• _TASK GOAL_
Could you transcribe the entries below exactly, without any of the pictures?

• _SUPPLIED RECORDS_
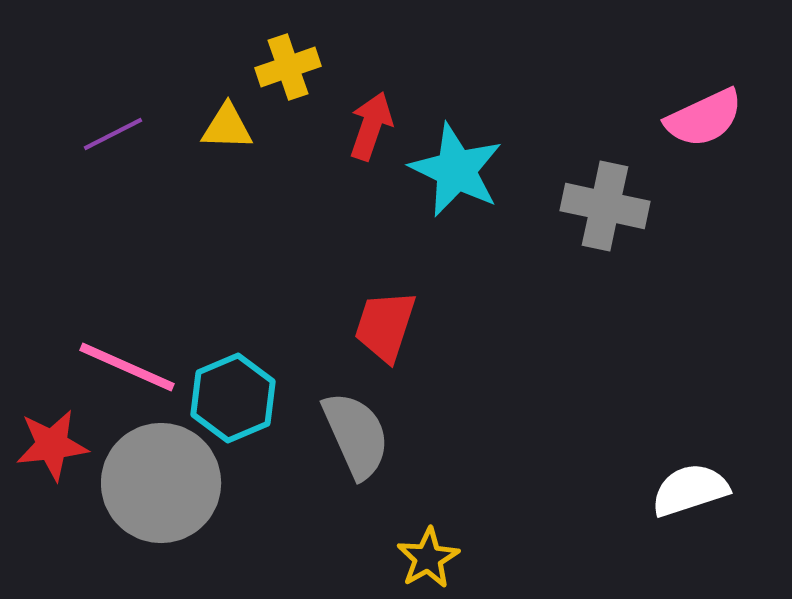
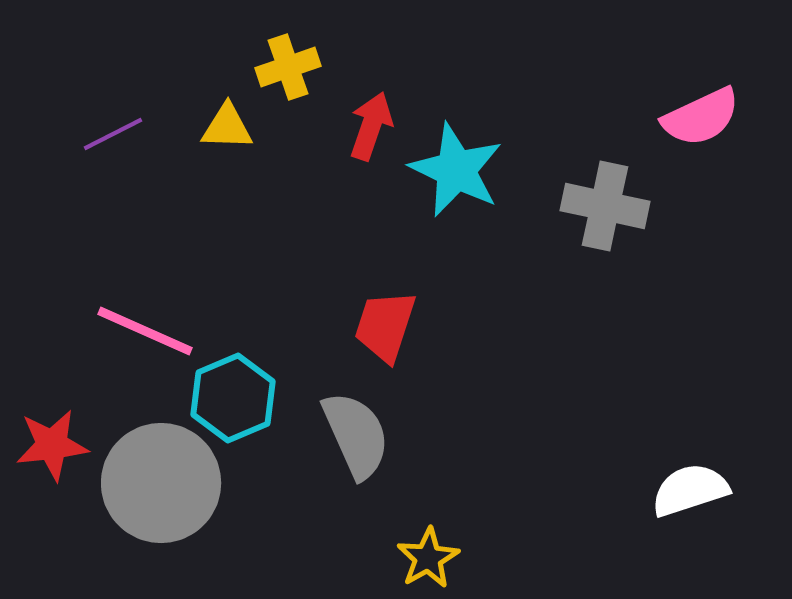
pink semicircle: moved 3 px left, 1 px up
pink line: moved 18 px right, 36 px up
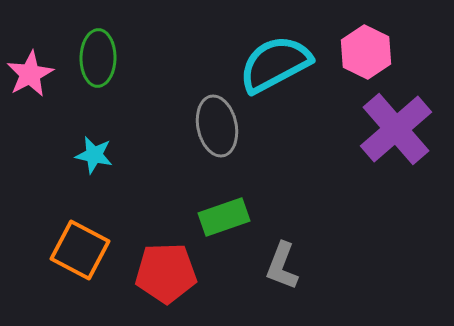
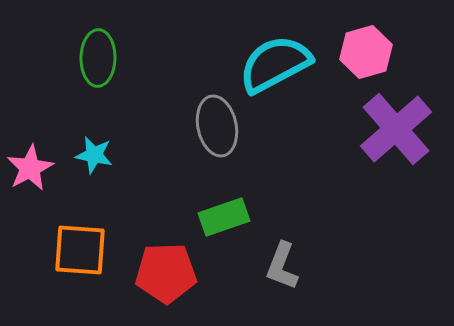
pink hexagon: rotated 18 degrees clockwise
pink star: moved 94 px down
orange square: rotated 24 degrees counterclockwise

• _SOLVED PROBLEM_
pink semicircle: moved 3 px left, 1 px up
pink line: moved 18 px right, 36 px up
pink hexagon: rotated 18 degrees clockwise
pink star: moved 94 px down
orange square: rotated 24 degrees counterclockwise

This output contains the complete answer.